What you have to do: The entries below contain a line with "Outline stroma; reply" and a line with "Look at this". Retype exactly everything from the first down to the second, both included, and nothing else.

Data excerpts
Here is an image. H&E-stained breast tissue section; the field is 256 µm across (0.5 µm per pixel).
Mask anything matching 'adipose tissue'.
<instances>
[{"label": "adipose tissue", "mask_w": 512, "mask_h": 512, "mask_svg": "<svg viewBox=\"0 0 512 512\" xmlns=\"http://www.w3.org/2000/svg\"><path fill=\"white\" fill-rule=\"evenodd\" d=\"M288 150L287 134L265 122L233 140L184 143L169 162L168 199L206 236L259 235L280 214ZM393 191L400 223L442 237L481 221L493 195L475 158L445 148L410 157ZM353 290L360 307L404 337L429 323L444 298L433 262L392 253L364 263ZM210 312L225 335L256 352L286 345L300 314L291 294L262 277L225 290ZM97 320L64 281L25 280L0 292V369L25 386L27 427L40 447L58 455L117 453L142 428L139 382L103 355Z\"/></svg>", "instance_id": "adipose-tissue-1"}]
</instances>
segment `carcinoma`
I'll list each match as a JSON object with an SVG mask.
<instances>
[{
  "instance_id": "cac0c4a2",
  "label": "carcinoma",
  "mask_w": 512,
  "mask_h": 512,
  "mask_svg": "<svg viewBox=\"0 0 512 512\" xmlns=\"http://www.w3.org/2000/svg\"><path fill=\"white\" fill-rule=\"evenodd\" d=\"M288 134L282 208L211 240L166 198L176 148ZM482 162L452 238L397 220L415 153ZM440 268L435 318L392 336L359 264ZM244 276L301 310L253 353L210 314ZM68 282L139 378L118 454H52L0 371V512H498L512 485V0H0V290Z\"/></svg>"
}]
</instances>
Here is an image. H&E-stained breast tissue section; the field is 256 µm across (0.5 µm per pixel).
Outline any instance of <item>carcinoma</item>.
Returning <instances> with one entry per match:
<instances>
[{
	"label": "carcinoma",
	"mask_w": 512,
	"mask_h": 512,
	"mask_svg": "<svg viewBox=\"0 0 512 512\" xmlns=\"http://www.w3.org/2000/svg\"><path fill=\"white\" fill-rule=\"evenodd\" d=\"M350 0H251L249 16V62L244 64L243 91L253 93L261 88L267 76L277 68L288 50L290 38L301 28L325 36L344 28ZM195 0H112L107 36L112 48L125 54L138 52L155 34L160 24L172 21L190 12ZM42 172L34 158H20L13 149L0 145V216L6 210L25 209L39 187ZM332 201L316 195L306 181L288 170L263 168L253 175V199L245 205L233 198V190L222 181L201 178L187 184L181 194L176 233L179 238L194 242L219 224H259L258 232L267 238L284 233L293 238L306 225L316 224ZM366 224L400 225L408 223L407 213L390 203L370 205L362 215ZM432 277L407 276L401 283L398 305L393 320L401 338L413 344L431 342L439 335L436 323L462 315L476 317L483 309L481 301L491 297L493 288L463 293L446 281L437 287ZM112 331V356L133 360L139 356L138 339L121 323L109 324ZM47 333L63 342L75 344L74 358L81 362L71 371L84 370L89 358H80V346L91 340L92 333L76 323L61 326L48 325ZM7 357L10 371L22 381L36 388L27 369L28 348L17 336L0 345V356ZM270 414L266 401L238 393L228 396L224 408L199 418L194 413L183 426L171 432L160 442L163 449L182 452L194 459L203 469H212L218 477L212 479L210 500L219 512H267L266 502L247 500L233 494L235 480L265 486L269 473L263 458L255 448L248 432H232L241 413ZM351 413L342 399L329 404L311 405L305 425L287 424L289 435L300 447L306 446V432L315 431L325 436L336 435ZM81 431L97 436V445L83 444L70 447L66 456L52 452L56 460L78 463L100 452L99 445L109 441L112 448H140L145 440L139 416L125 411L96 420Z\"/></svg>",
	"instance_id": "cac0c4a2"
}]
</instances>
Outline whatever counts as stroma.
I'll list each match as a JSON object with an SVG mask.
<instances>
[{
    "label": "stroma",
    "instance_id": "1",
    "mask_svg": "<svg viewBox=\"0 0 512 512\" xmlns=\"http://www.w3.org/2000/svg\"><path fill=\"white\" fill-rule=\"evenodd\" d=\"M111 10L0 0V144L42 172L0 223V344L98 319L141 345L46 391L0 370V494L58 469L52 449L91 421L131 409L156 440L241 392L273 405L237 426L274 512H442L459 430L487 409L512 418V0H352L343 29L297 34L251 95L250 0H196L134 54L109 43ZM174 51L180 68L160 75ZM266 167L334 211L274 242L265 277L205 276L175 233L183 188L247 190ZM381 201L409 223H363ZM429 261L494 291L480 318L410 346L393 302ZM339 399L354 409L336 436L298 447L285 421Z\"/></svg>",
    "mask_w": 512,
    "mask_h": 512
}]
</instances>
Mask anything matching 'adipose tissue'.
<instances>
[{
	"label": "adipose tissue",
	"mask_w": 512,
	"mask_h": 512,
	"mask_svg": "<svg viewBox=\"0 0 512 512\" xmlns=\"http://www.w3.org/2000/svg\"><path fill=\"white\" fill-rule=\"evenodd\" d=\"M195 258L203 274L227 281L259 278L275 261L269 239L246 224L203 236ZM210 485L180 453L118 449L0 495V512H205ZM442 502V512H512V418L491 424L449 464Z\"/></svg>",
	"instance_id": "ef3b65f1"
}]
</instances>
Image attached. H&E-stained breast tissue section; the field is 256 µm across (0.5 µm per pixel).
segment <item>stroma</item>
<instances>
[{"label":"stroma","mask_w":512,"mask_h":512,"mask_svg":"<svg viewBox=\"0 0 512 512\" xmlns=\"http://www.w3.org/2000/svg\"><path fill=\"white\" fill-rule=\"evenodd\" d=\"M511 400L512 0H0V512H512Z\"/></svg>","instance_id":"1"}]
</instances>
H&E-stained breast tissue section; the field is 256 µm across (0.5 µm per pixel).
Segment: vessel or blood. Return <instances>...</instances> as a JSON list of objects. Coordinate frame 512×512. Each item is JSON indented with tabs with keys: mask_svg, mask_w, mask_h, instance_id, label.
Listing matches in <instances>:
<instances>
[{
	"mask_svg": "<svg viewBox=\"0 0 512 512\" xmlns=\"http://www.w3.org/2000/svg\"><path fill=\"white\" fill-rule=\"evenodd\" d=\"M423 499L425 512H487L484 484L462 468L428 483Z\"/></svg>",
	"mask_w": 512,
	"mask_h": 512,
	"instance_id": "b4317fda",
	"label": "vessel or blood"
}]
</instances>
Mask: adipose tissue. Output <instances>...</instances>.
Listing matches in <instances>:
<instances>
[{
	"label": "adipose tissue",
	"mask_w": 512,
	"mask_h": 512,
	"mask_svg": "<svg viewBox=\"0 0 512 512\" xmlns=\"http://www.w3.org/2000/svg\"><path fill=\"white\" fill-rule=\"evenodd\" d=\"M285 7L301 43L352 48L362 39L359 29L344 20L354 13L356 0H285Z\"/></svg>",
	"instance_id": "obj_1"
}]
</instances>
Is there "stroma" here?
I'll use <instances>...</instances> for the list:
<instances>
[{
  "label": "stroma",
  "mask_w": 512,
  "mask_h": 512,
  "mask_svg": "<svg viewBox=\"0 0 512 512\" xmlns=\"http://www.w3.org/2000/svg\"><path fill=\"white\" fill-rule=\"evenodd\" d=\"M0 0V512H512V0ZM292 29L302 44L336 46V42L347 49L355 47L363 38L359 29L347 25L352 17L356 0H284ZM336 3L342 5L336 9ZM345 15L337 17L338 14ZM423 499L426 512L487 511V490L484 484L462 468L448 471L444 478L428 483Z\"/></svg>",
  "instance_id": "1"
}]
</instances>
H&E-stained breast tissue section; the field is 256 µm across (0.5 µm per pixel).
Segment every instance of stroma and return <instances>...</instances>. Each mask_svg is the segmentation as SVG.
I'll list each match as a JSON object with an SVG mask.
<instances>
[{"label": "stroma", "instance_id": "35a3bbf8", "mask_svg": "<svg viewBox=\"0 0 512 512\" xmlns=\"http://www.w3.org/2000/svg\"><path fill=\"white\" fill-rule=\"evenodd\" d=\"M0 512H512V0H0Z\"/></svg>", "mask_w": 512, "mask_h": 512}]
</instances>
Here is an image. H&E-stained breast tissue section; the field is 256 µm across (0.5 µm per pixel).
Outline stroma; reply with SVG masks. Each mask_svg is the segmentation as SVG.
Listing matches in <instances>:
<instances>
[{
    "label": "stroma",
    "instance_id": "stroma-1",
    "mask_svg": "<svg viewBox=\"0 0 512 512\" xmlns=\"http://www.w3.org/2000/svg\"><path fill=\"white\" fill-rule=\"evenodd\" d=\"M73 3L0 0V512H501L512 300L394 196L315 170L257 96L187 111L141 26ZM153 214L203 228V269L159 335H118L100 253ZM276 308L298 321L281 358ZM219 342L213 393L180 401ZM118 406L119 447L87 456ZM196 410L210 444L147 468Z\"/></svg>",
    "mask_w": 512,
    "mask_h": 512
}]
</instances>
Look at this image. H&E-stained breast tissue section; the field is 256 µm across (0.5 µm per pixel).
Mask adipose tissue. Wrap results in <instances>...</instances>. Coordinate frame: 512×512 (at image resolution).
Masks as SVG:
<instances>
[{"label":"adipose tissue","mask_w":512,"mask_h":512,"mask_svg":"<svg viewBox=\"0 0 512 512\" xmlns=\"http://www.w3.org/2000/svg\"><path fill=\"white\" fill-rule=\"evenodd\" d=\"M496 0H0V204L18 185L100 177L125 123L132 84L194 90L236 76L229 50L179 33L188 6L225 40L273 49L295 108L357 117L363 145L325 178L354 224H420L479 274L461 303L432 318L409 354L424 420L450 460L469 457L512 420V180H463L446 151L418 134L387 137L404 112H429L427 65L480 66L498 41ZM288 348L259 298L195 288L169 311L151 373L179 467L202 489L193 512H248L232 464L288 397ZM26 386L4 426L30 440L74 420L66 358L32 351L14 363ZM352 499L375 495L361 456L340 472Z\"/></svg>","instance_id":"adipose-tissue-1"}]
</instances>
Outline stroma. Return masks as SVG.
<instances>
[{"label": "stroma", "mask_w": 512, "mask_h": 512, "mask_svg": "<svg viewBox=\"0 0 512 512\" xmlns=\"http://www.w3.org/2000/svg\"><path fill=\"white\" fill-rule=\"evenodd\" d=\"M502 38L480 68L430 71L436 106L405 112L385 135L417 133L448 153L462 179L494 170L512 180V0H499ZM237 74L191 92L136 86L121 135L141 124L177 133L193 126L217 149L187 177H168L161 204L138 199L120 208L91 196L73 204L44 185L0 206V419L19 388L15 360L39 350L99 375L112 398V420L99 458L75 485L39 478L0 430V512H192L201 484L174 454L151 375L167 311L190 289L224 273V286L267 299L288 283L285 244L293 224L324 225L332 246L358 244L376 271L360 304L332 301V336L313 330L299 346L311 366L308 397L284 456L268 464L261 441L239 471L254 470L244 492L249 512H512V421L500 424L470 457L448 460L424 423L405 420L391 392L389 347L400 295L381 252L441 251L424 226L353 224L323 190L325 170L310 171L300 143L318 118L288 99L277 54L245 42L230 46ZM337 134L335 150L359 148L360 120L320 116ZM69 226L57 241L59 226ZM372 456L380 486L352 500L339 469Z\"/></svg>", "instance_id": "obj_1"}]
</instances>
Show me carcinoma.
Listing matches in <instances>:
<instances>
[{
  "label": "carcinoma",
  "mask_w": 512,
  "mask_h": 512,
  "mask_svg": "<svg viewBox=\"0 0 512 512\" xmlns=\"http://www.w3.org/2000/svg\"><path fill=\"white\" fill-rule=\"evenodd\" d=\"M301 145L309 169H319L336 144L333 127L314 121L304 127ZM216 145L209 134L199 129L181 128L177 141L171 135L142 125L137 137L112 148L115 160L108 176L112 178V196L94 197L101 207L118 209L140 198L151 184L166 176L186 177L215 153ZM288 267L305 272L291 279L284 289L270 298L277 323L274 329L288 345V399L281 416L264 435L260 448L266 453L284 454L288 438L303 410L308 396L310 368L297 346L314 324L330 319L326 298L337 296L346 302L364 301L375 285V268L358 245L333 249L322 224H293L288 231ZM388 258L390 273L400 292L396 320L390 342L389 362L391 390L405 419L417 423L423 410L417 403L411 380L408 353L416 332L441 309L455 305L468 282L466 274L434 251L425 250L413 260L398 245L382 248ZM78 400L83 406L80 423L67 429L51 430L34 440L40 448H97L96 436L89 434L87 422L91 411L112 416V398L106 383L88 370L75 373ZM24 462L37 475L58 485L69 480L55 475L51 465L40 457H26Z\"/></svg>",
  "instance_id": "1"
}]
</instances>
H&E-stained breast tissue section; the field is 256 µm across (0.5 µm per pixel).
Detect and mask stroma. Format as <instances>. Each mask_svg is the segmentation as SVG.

Answer below:
Outline stroma; reply with SVG masks. Each mask_svg is the segmentation as SVG.
Listing matches in <instances>:
<instances>
[{
    "label": "stroma",
    "instance_id": "stroma-1",
    "mask_svg": "<svg viewBox=\"0 0 512 512\" xmlns=\"http://www.w3.org/2000/svg\"><path fill=\"white\" fill-rule=\"evenodd\" d=\"M73 3L0 0V512H501L512 300L394 196L315 170L257 96L187 111L141 26ZM153 214L203 228V269L159 335H118L100 253ZM276 308L298 321L281 358ZM219 342L213 393L180 401ZM118 406L119 447L87 456ZM196 410L210 444L147 468Z\"/></svg>",
    "mask_w": 512,
    "mask_h": 512
}]
</instances>
Look at this image. H&E-stained breast tissue section; the field is 256 µm across (0.5 µm per pixel).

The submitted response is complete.